▶ Work required: Each line of the data below between the one containing "D4: zener 18V (A U1/IB, K DRV) -> none" and the one containing "U6 pin IN: VIN -> COM", both included, is to be repeated exactly. Please omit pictures.

[Before and after images]
__________________________________________________

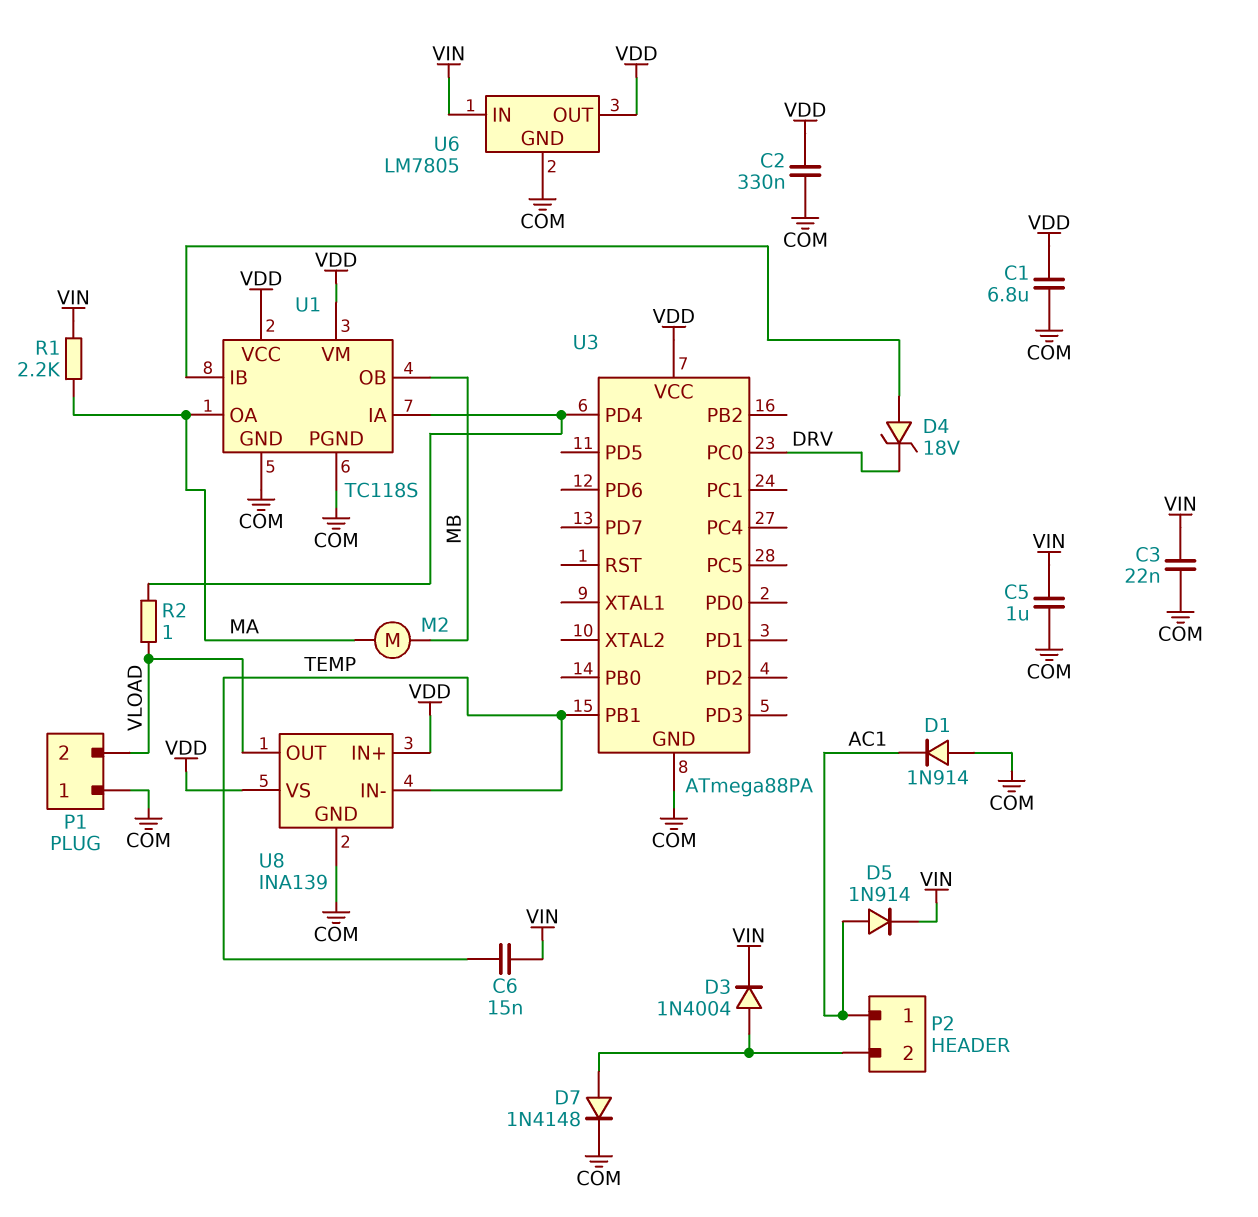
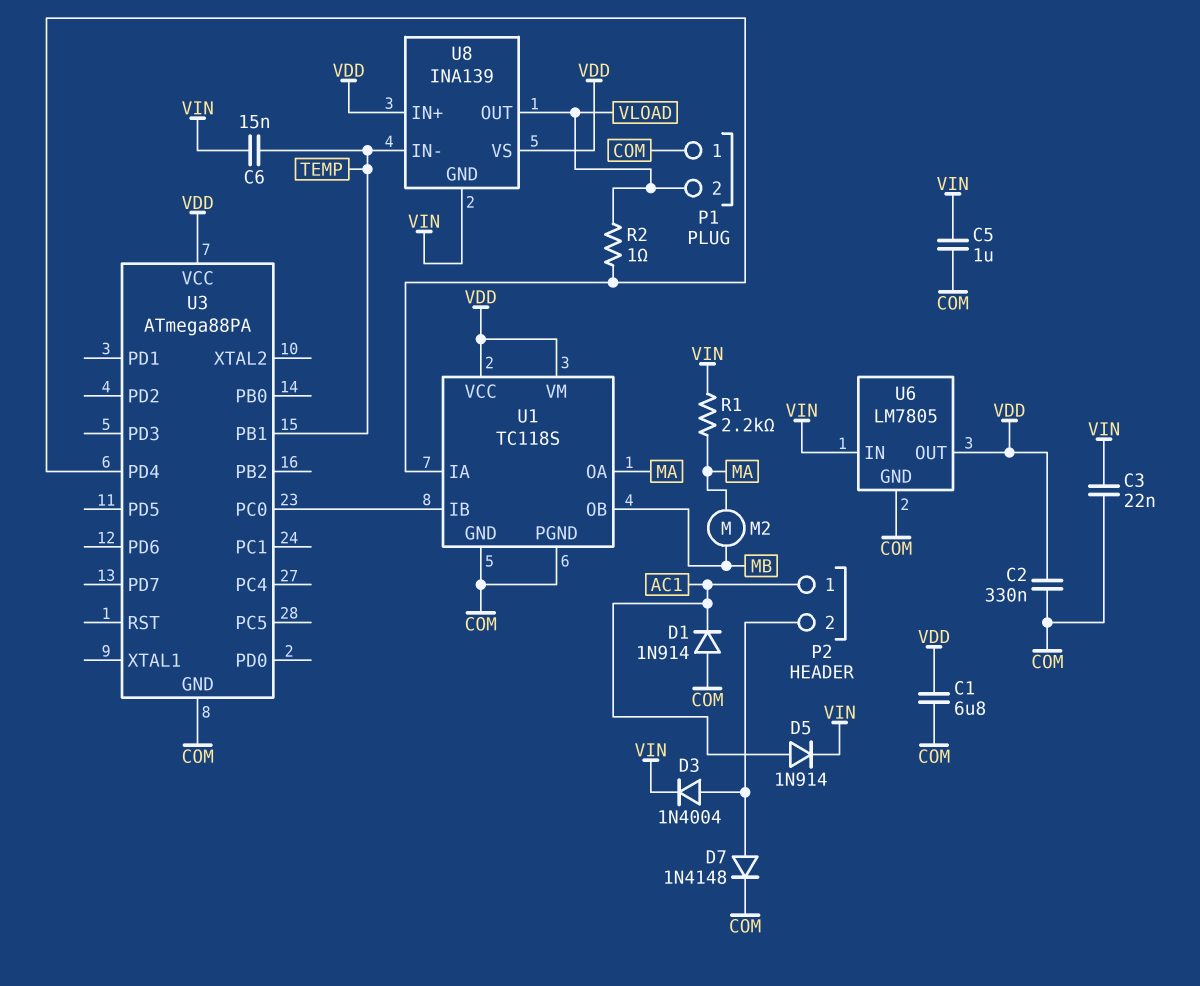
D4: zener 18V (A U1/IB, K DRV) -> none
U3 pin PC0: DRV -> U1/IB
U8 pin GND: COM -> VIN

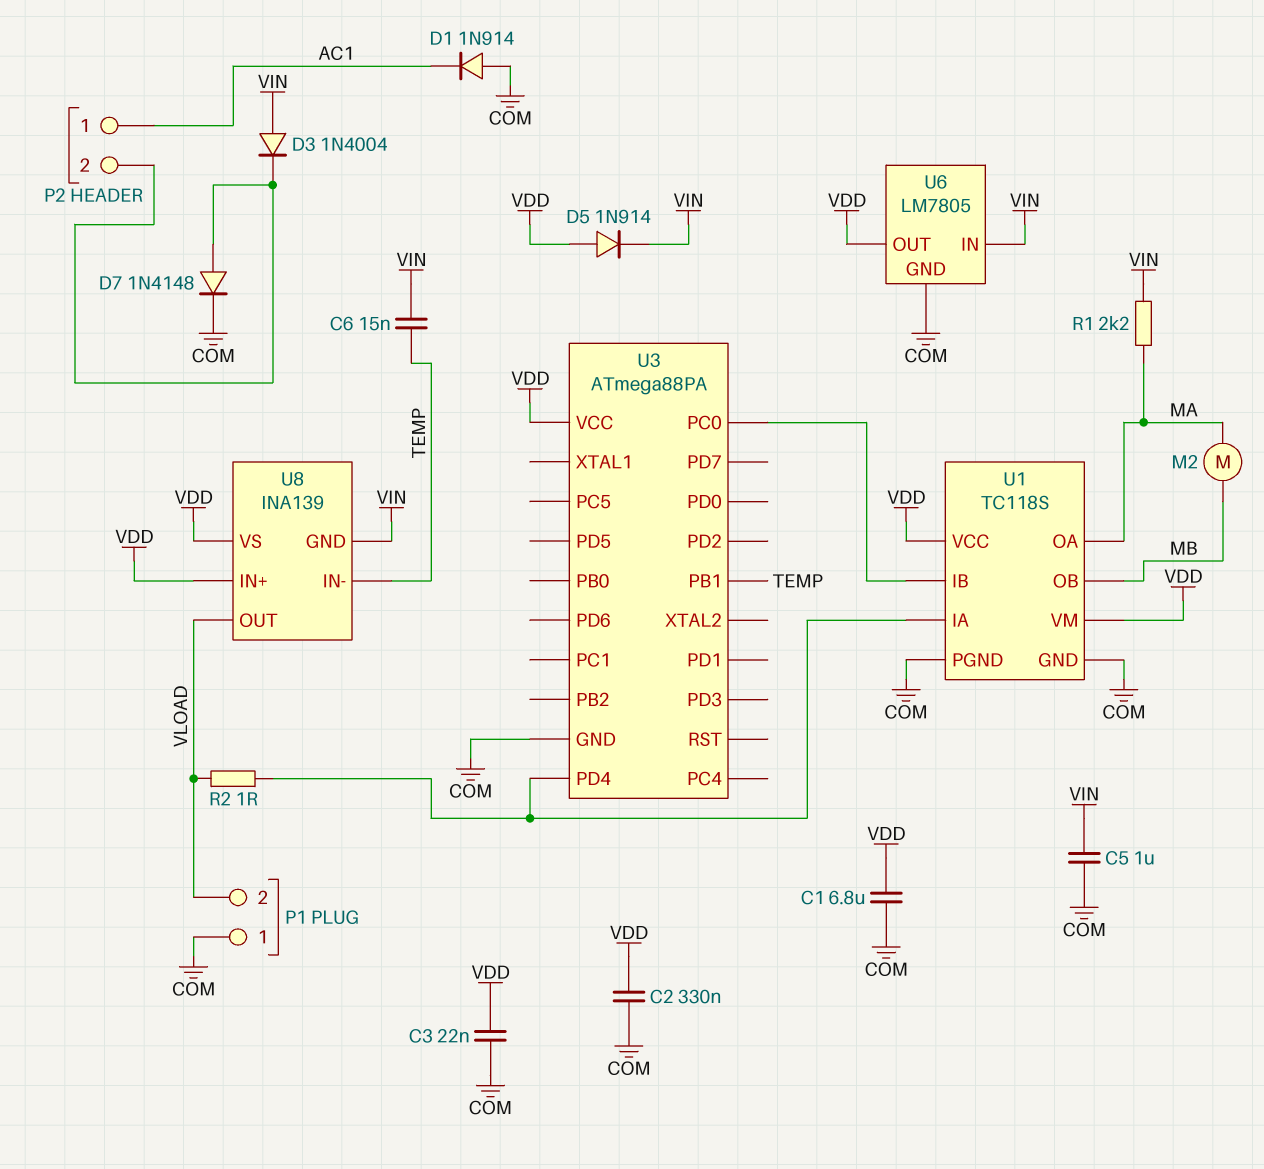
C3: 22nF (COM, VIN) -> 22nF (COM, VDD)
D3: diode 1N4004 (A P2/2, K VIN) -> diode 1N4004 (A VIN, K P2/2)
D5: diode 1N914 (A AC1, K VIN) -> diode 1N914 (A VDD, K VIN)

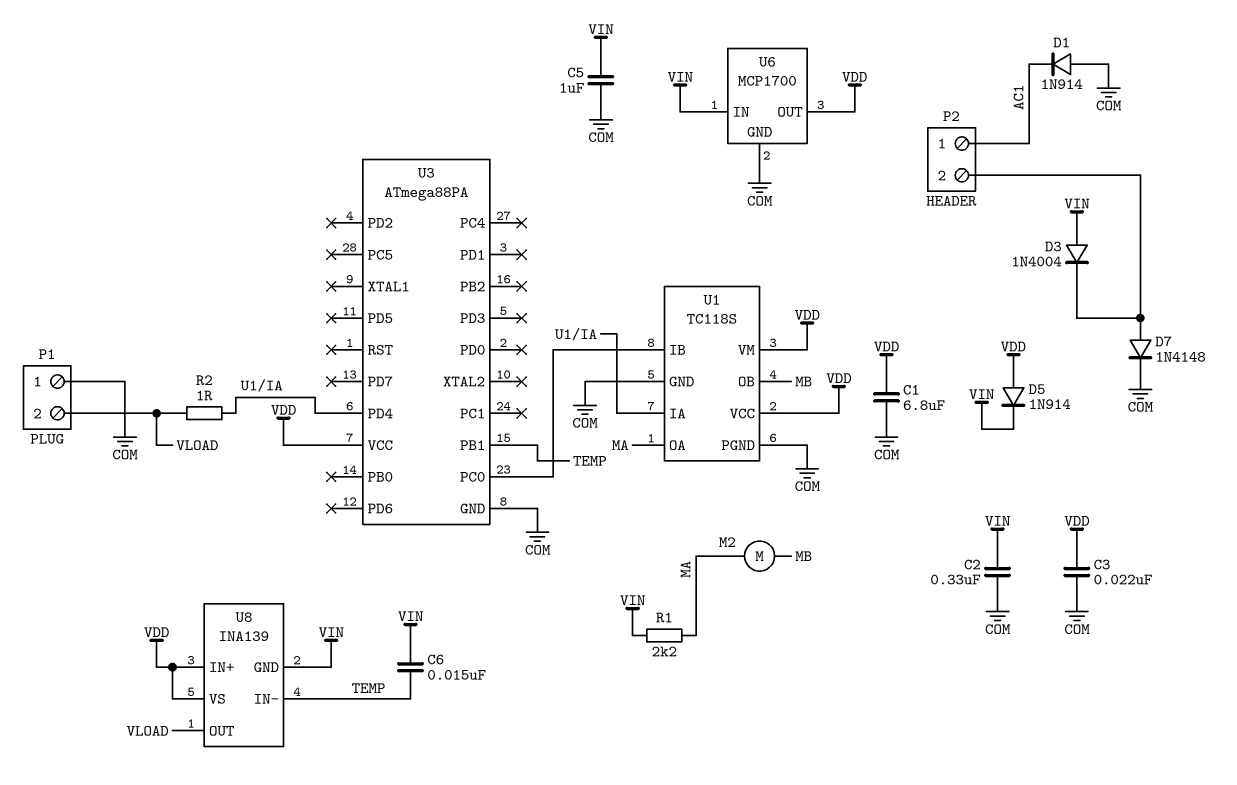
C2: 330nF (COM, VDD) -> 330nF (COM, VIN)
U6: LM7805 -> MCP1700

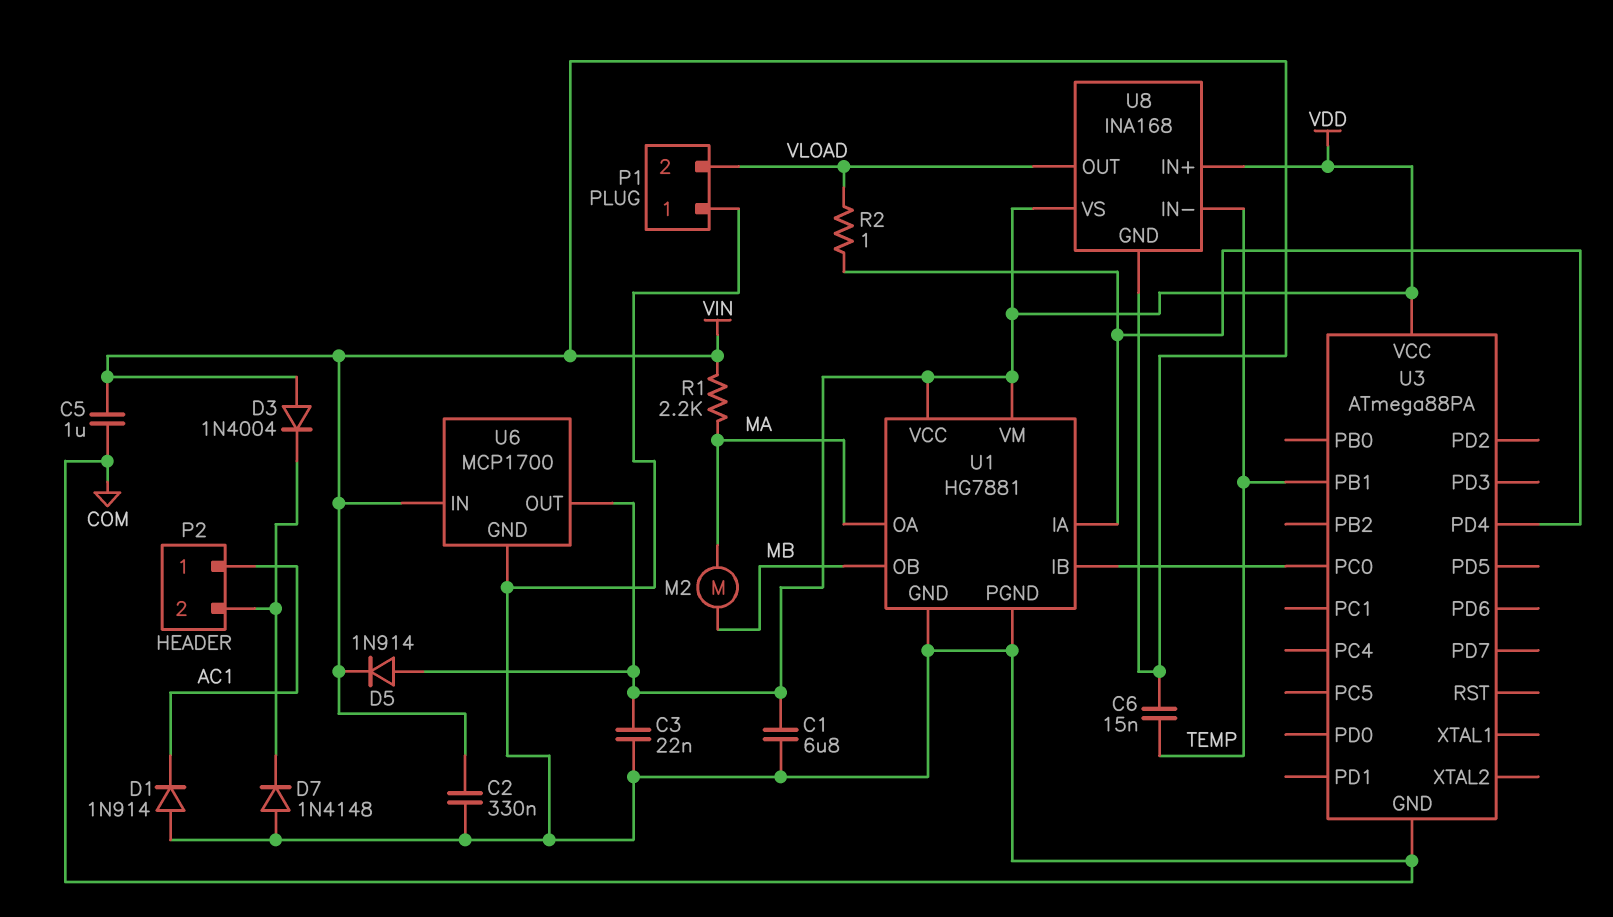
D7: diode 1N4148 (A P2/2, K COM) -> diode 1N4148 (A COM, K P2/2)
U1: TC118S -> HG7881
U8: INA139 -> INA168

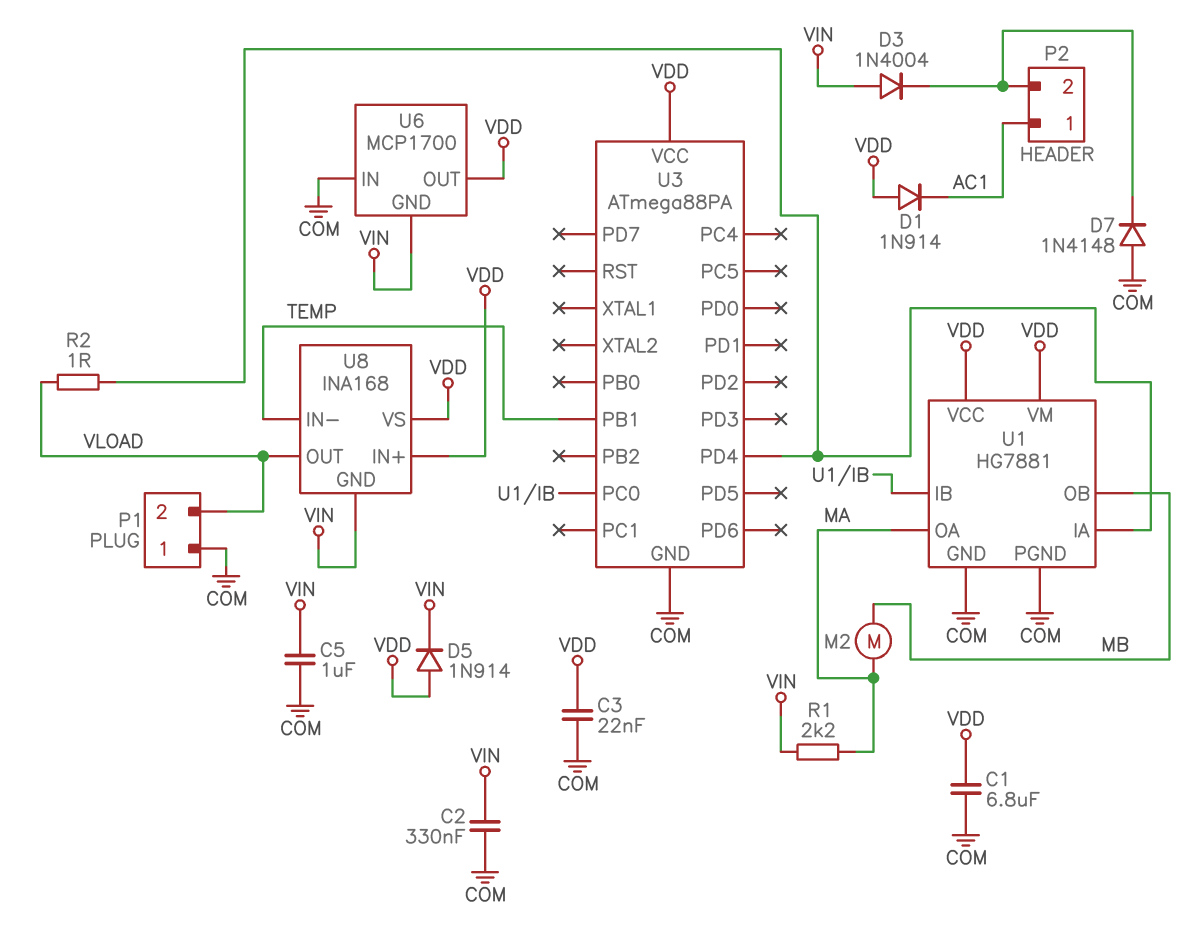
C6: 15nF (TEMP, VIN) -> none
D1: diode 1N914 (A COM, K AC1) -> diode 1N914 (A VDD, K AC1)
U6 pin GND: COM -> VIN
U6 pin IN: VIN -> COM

__________________________________________________

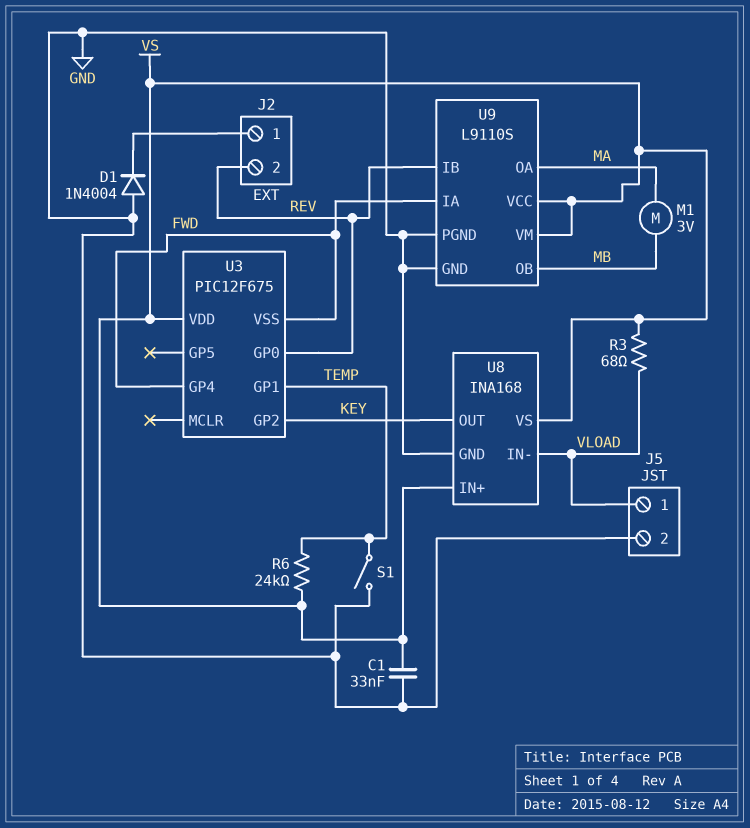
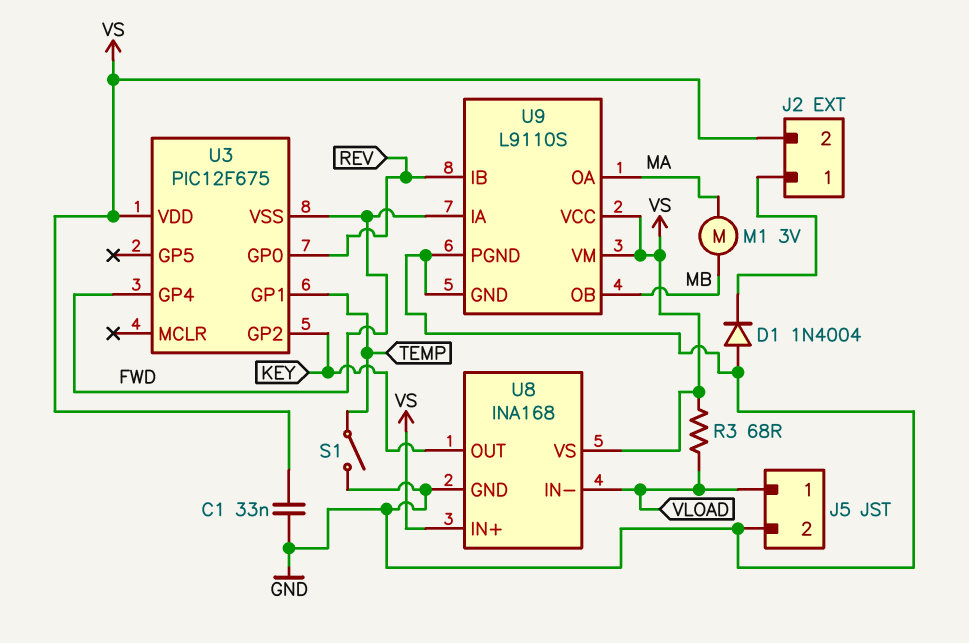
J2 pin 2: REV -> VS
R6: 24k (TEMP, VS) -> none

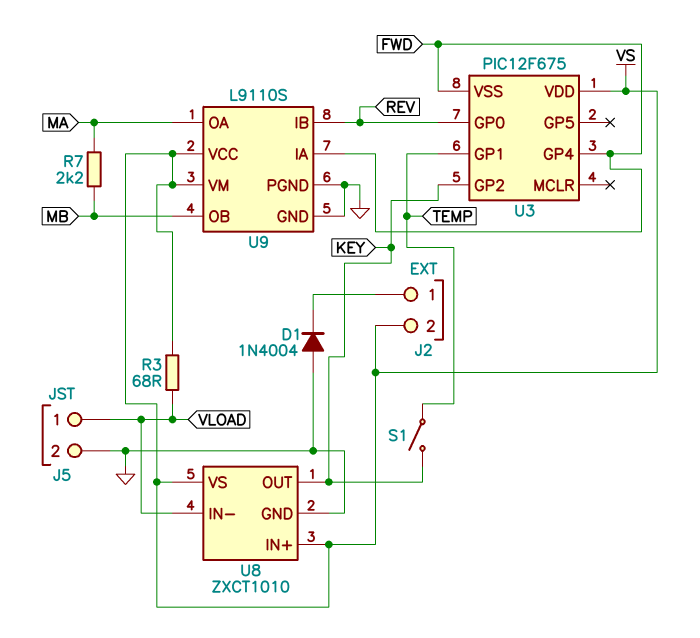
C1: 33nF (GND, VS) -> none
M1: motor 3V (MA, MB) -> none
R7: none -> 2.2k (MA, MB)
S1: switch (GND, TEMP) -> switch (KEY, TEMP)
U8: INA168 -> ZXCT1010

__________________________________________________

▶ Your solution:
D4: zener 18V (A U1/IB, K DRV) -> none
U3 pin PC0: DRV -> U1/IB
U8 pin GND: COM -> VIN

C3: 22nF (COM, VIN) -> 22nF (COM, VDD)
D3: diode 1N4004 (A P2/2, K VIN) -> diode 1N4004 (A VIN, K P2/2)
D5: diode 1N914 (A AC1, K VIN) -> diode 1N914 (A VDD, K VIN)

C2: 330nF (COM, VDD) -> 330nF (COM, VIN)
U6: LM7805 -> MCP1700

D7: diode 1N4148 (A P2/2, K COM) -> diode 1N4148 (A COM, K P2/2)
U1: TC118S -> HG7881
U8: INA139 -> INA168

C6: 15nF (TEMP, VIN) -> none
D1: diode 1N914 (A COM, K AC1) -> diode 1N914 (A VDD, K AC1)
U6 pin GND: COM -> VIN
U6 pin IN: VIN -> COM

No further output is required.